_GOAL OF THE EXERCISE_: Scan the records beneath this line for the line holding "camera: 90 degrees left, 20 degrees up" and the line holding "(663, 380) = (528, 218): grey", then transcribe exactly those two and all lines between.

_MATERIAL SHOWN_:
+--
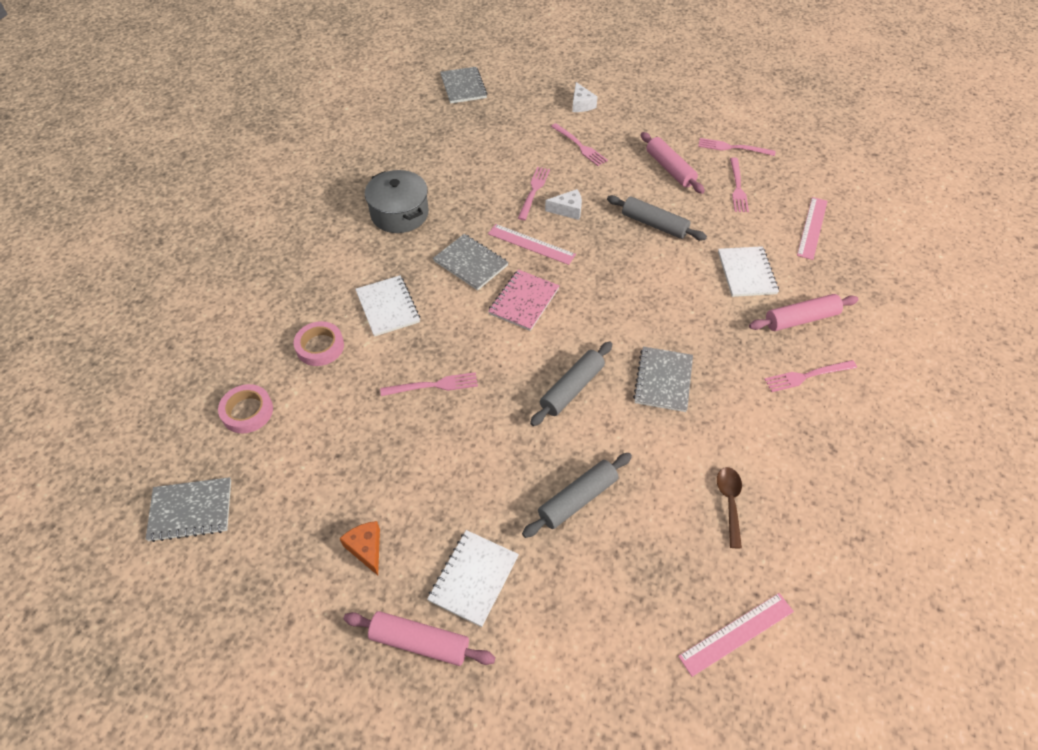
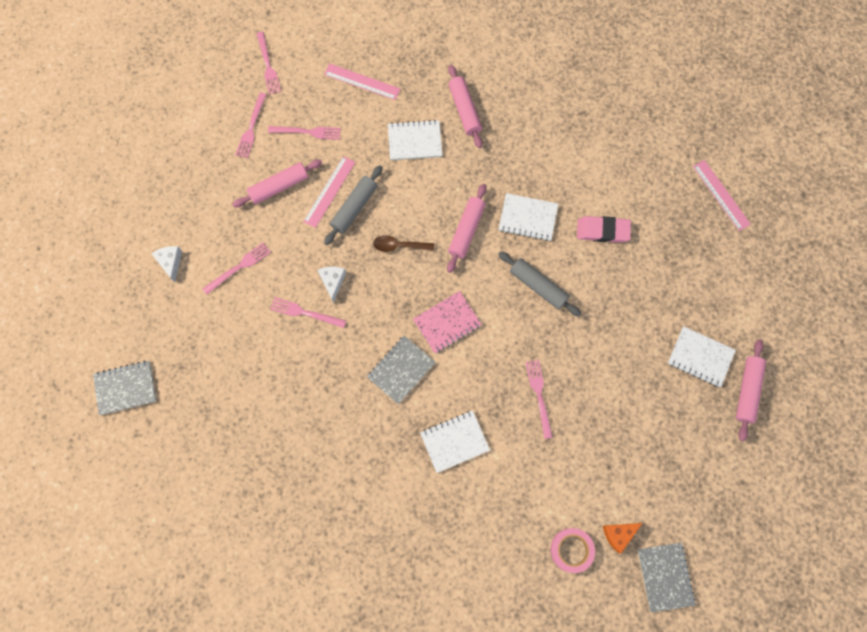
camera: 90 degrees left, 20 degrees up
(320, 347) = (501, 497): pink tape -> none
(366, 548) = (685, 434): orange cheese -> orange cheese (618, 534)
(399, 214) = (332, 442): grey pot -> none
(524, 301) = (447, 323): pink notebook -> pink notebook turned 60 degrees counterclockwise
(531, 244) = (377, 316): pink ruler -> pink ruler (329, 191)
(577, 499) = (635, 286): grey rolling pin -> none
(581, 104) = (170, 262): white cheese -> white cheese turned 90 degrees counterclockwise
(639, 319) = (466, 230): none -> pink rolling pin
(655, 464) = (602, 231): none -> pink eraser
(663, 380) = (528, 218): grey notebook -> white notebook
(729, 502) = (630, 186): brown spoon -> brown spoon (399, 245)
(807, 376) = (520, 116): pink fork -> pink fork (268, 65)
+--
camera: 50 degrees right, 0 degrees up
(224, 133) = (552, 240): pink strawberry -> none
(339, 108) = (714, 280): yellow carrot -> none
+--
_THE ANSWER_:
camera: 90 degrees left, 20 degrees up
(320, 347) = (501, 497): pink tape -> none
(366, 548) = (685, 434): orange cheese -> orange cheese (618, 534)
(399, 214) = (332, 442): grey pot -> none
(524, 301) = (447, 323): pink notebook -> pink notebook turned 60 degrees counterclockwise
(531, 244) = (377, 316): pink ruler -> pink ruler (329, 191)
(577, 499) = (635, 286): grey rolling pin -> none
(581, 104) = (170, 262): white cheese -> white cheese turned 90 degrees counterclockwise
(639, 319) = (466, 230): none -> pink rolling pin
(655, 464) = (602, 231): none -> pink eraser
(663, 380) = (528, 218): grey notebook -> white notebook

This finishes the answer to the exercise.